Exercise goal:
Where an entry below contains an image, skip the image and copy the rest exactly.

Coordinate-based object records:
==============================
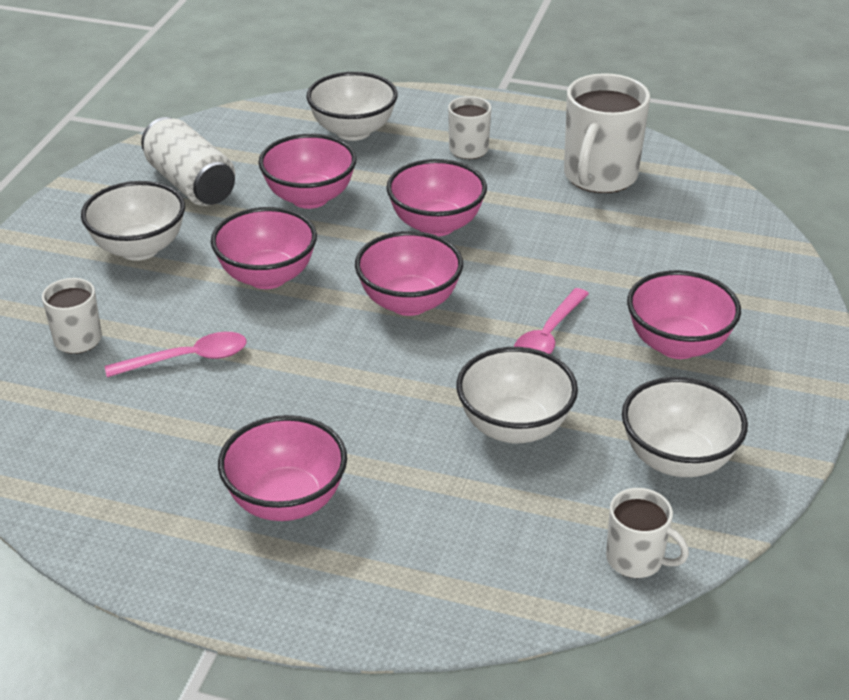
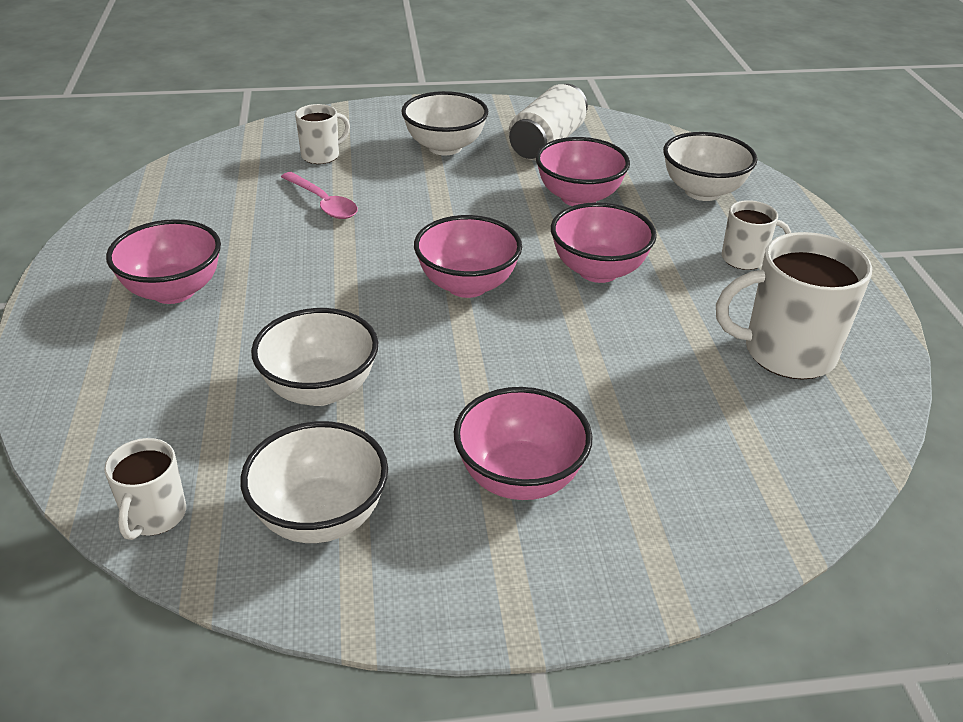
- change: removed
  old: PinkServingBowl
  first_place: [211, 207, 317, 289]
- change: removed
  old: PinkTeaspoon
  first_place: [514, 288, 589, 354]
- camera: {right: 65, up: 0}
==============================
Task output:
- change: removed
  old: PinkServingBowl
  first_place: [211, 207, 317, 289]
- change: removed
  old: PinkTeaspoon
  first_place: [514, 288, 589, 354]
- camera: {right: 65, up: 0}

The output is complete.